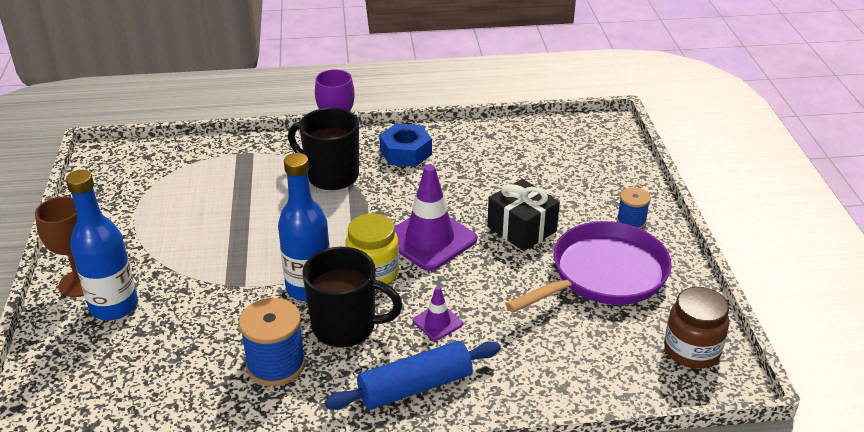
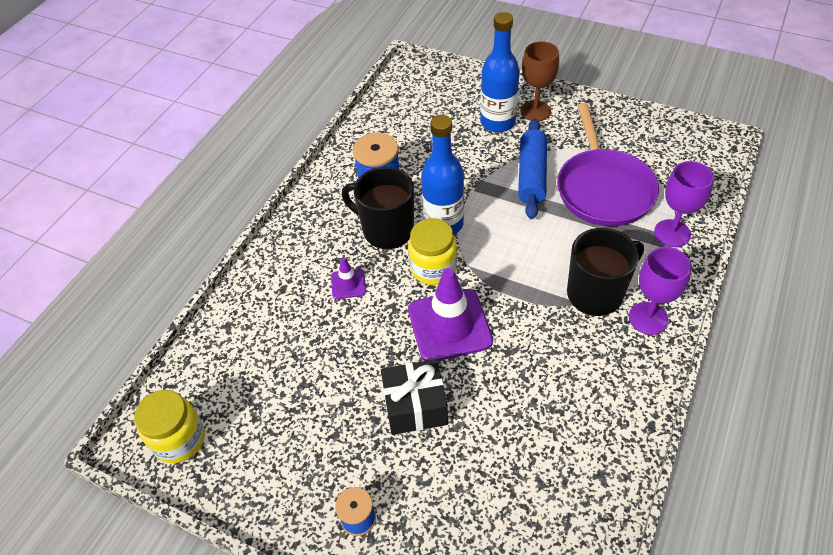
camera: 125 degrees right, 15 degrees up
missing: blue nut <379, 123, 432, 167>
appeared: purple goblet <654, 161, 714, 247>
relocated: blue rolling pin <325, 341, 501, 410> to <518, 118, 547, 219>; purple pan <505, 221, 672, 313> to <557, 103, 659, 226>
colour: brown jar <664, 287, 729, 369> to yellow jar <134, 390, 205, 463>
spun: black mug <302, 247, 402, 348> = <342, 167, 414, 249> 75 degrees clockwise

■ What you have to do
For this exercise, print all of the entries exactly as they appear, but without pictures.

■ Solution for this task
camera: 125 degrees right, 15 degrees up
missing: blue nut <379, 123, 432, 167>
appeared: purple goblet <654, 161, 714, 247>
relocated: blue rolling pin <325, 341, 501, 410> to <518, 118, 547, 219>; purple pan <505, 221, 672, 313> to <557, 103, 659, 226>
colour: brown jar <664, 287, 729, 369> to yellow jar <134, 390, 205, 463>
spun: black mug <302, 247, 402, 348> = <342, 167, 414, 249> 75 degrees clockwise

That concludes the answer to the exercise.